Edit difference data
++++++++

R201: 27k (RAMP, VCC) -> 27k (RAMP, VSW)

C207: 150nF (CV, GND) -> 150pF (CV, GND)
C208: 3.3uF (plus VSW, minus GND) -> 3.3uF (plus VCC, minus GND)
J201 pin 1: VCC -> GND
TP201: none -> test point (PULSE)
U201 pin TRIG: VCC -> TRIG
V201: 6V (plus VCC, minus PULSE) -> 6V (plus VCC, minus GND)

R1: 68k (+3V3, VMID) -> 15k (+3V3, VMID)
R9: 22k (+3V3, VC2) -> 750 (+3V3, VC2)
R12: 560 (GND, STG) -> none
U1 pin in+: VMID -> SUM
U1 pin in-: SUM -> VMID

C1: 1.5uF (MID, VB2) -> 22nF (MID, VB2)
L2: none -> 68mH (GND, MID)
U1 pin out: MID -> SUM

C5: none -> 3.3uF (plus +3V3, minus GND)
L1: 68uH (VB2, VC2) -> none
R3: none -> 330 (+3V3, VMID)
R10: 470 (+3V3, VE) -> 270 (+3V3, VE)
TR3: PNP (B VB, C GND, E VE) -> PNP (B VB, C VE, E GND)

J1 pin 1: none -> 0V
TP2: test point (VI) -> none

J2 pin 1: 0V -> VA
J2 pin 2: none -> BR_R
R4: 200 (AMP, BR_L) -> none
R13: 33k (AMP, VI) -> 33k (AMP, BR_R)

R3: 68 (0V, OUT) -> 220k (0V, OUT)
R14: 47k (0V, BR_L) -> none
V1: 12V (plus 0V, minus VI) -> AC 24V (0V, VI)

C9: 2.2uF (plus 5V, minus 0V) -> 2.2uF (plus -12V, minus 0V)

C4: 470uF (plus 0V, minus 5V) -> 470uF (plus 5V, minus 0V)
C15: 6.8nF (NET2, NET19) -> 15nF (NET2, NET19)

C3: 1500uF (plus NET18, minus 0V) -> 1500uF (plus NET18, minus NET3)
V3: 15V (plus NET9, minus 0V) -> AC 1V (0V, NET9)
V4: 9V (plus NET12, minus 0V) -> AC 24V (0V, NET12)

++++++++

What to work on - Exactly as they appear above, give the entries again.

Expected answer -
R201: 27k (RAMP, VCC) -> 27k (RAMP, VSW)

C207: 150nF (CV, GND) -> 150pF (CV, GND)
C208: 3.3uF (plus VSW, minus GND) -> 3.3uF (plus VCC, minus GND)
J201 pin 1: VCC -> GND
TP201: none -> test point (PULSE)
U201 pin TRIG: VCC -> TRIG
V201: 6V (plus VCC, minus PULSE) -> 6V (plus VCC, minus GND)

R1: 68k (+3V3, VMID) -> 15k (+3V3, VMID)
R9: 22k (+3V3, VC2) -> 750 (+3V3, VC2)
R12: 560 (GND, STG) -> none
U1 pin in+: VMID -> SUM
U1 pin in-: SUM -> VMID

C1: 1.5uF (MID, VB2) -> 22nF (MID, VB2)
L2: none -> 68mH (GND, MID)
U1 pin out: MID -> SUM

C5: none -> 3.3uF (plus +3V3, minus GND)
L1: 68uH (VB2, VC2) -> none
R3: none -> 330 (+3V3, VMID)
R10: 470 (+3V3, VE) -> 270 (+3V3, VE)
TR3: PNP (B VB, C GND, E VE) -> PNP (B VB, C VE, E GND)

J1 pin 1: none -> 0V
TP2: test point (VI) -> none

J2 pin 1: 0V -> VA
J2 pin 2: none -> BR_R
R4: 200 (AMP, BR_L) -> none
R13: 33k (AMP, VI) -> 33k (AMP, BR_R)

R3: 68 (0V, OUT) -> 220k (0V, OUT)
R14: 47k (0V, BR_L) -> none
V1: 12V (plus 0V, minus VI) -> AC 24V (0V, VI)

C9: 2.2uF (plus 5V, minus 0V) -> 2.2uF (plus -12V, minus 0V)

C4: 470uF (plus 0V, minus 5V) -> 470uF (plus 5V, minus 0V)
C15: 6.8nF (NET2, NET19) -> 15nF (NET2, NET19)

C3: 1500uF (plus NET18, minus 0V) -> 1500uF (plus NET18, minus NET3)
V3: 15V (plus NET9, minus 0V) -> AC 1V (0V, NET9)
V4: 9V (plus NET12, minus 0V) -> AC 24V (0V, NET12)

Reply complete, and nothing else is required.